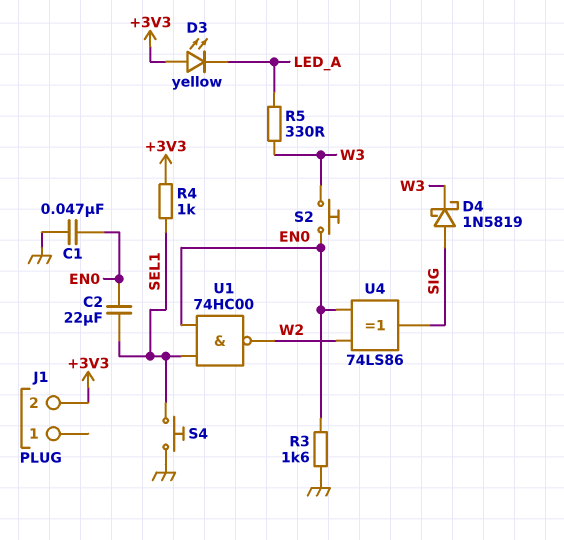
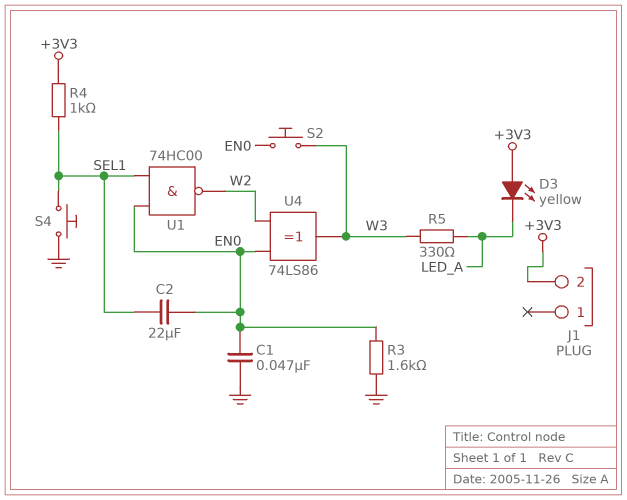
D4: schottky 1N5819 (A SIG, K W3) -> none
U4: XOR 74LS86 (in EN0, in W2, out SIG) -> XOR 74LS86 (in EN0, in W2, out W3)

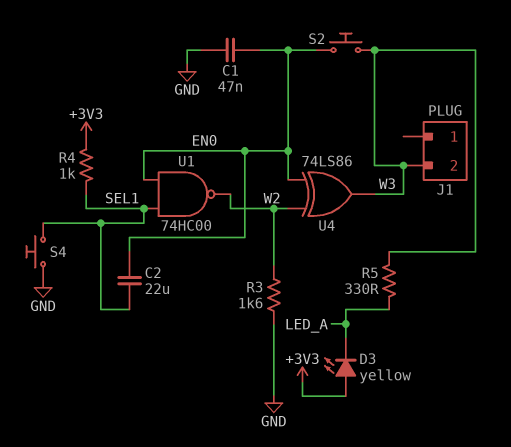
J1 pin 2: +3V3 -> W3
R3: 1.6k (EN0, GND) -> 1.6k (GND, W2)

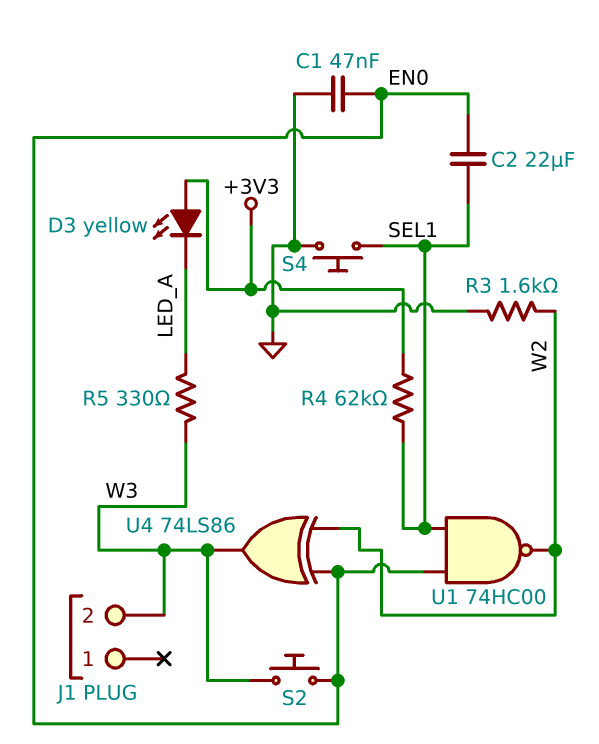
R4: 1k (+3V3, SEL1) -> 62k (+3V3, SEL1)

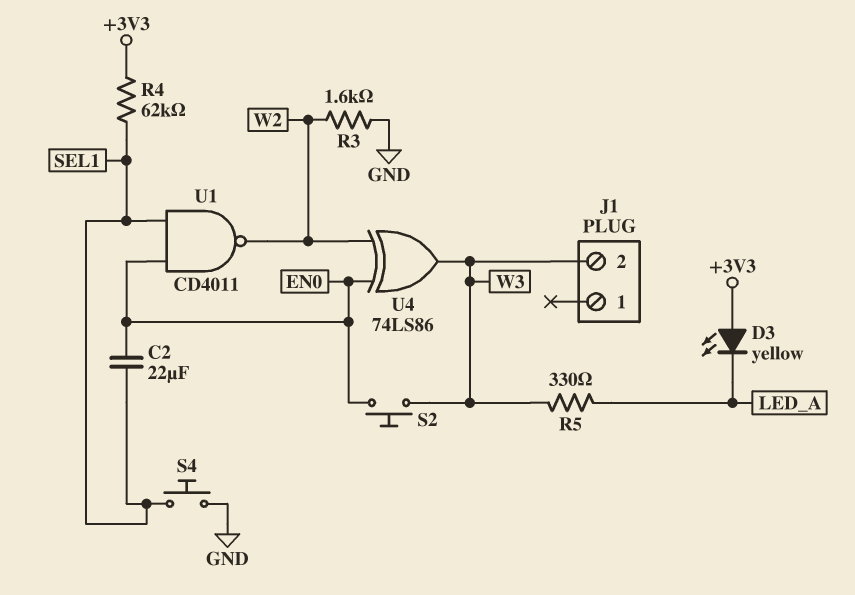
C1: 47nF (EN0, GND) -> none
U1: NAND 74HC00 (in EN0, in SEL1, out W2) -> NAND CD4011 (in EN0, in SEL1, out W2)

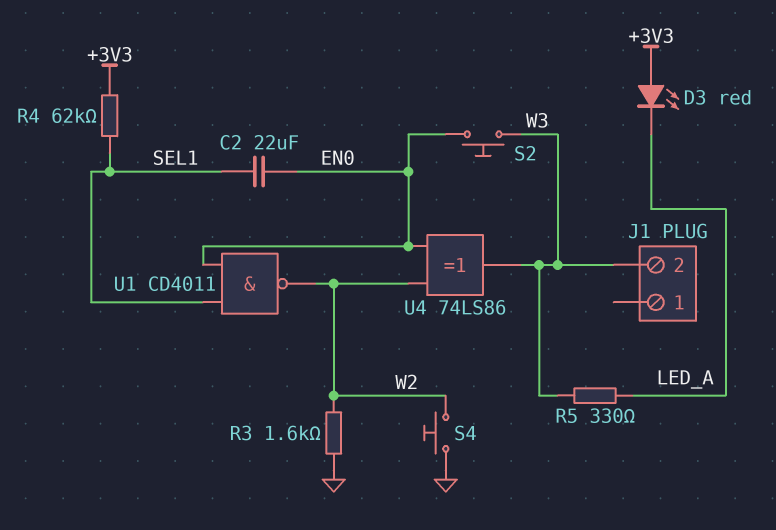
D3: LED yellow (A +3V3, K LED_A) -> LED red (A +3V3, K LED_A)
S4: button (GND, SEL1) -> button (GND, W2)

ABOUT THIS EXERCISE => How many lines in the entries above hold the word "none"? Reply with the number by itself.

EXERCISE ANSWER => 2